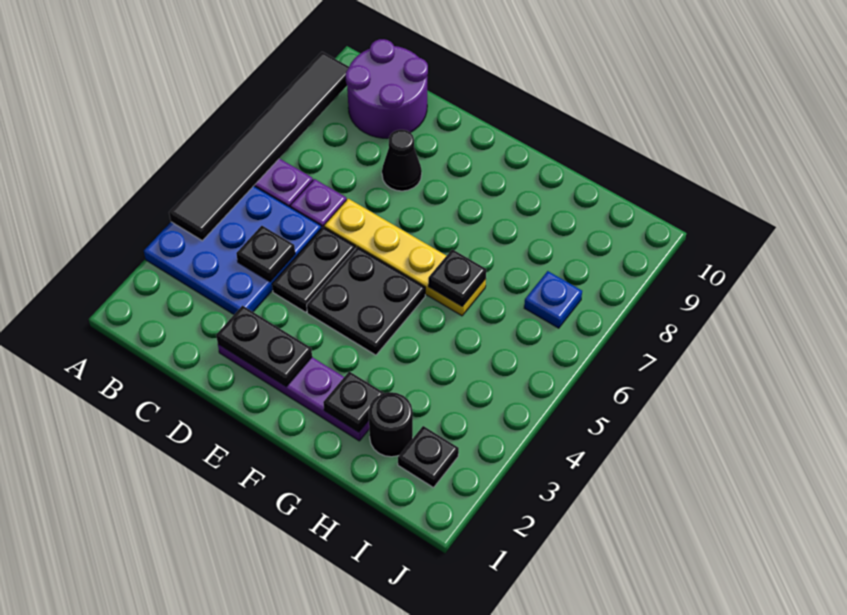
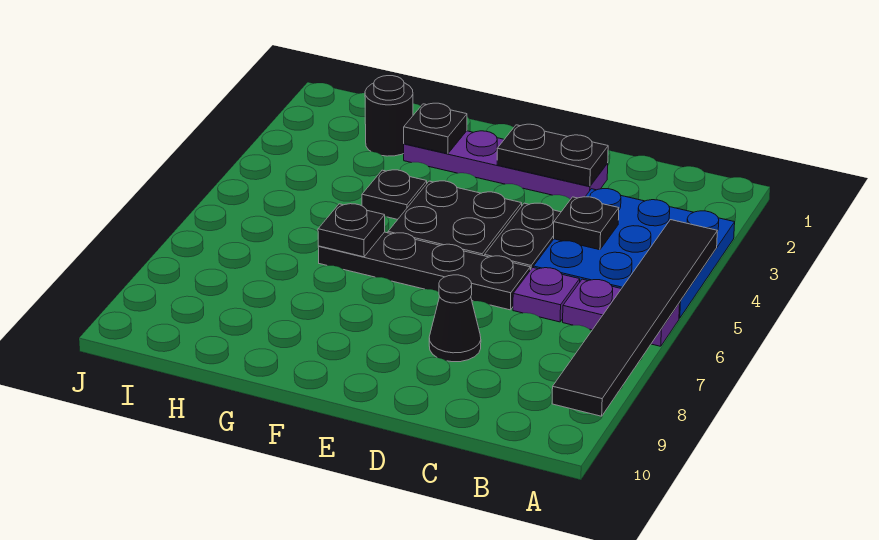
purple round brick B9:C10 level 1 -> none
yellow plate D6:G6 level 1 -> black plate D6:G6 level 1
black plate I2 level 1 -> black plate G4 level 1
blue plate I7 level 1 -> none

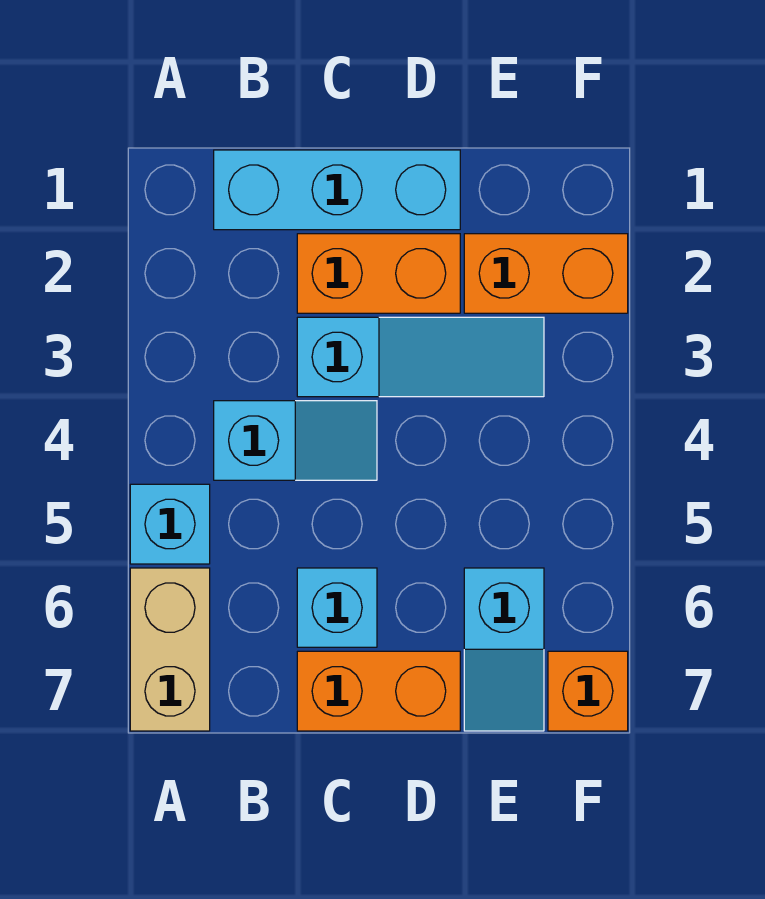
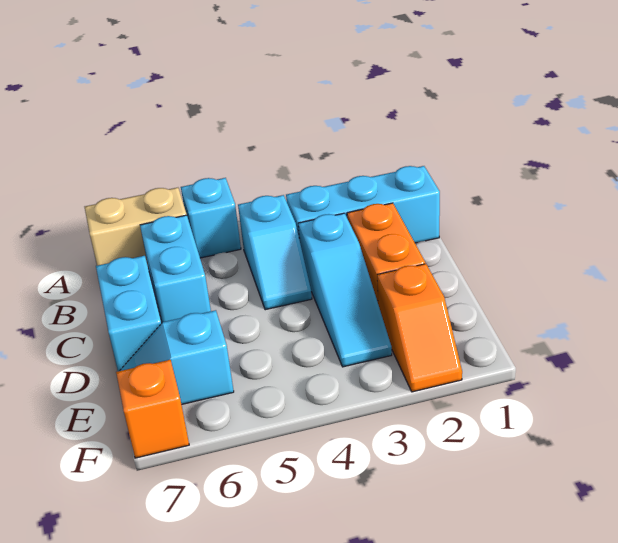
cyan brick B1:D1 level 1 -> cyan brick B1:B3 level 1
cyan brick C6 level 1 -> cyan brick B6:C6 level 1
orange brick C7:D7 level 1 -> cyan brick C7:D7 level 1
orange brick E2:F2 level 1 -> orange slope E2:F2 level 1 top E

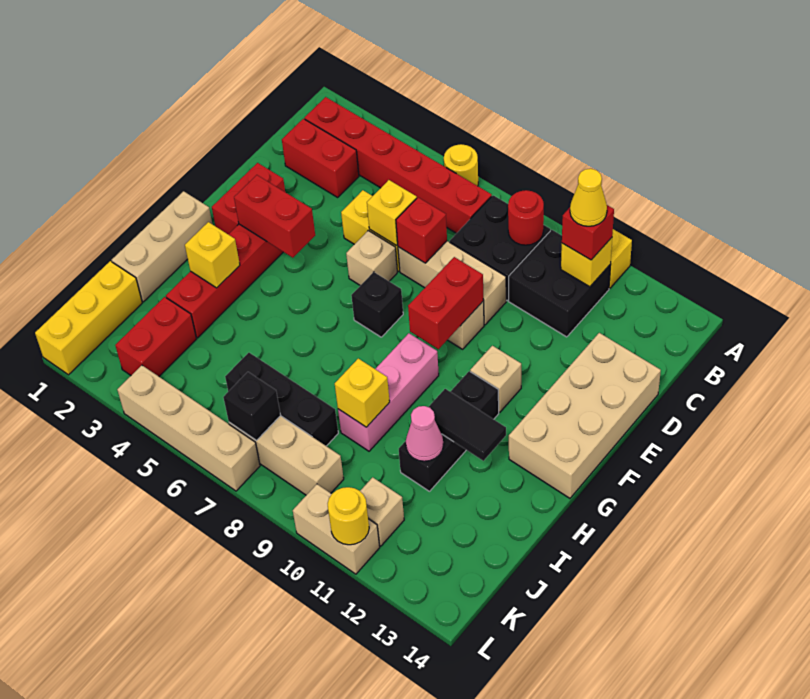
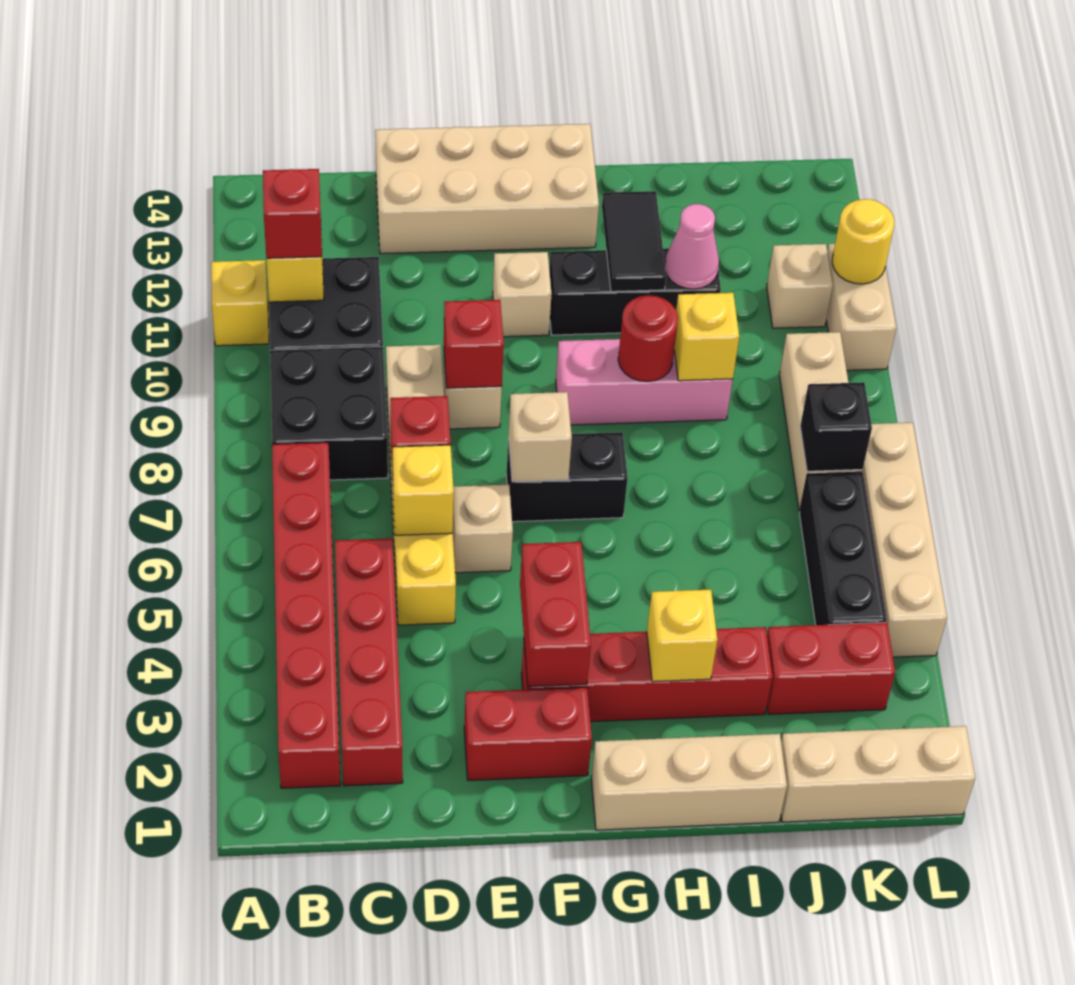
yellow round brick A6 level 1 -> none
red round brick B9 level 2 -> red round brick H9 level 2
yellow cone B11 level 4 -> none
red brick C2:C3 level 1 -> red brick C2:C5 level 1
red brick E9:F9 level 2 -> red brick E9 level 2
black brick F7 level 1 -> black brick F7:G7 level 1
none -> tan brick F7 level 2
yellow brick J1:L1 level 1 -> tan brick J1:L1 level 1
black brick J6:J8 level 1 -> black brick K4:K6 level 1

===

**GOAL OF THE EXERCISE:**
In the entries above, find the line that contains "cyan brick B1:D1" and the line that contains "black brick F7 level". Reproduce exactly those two lines and every line between them, but not the pictures.

**TASK OUTPUT:**
cyan brick B1:D1 level 1 -> cyan brick B1:B3 level 1
cyan brick C6 level 1 -> cyan brick B6:C6 level 1
orange brick C7:D7 level 1 -> cyan brick C7:D7 level 1
orange brick E2:F2 level 1 -> orange slope E2:F2 level 1 top E

yellow round brick A6 level 1 -> none
red round brick B9 level 2 -> red round brick H9 level 2
yellow cone B11 level 4 -> none
red brick C2:C3 level 1 -> red brick C2:C5 level 1
red brick E9:F9 level 2 -> red brick E9 level 2
black brick F7 level 1 -> black brick F7:G7 level 1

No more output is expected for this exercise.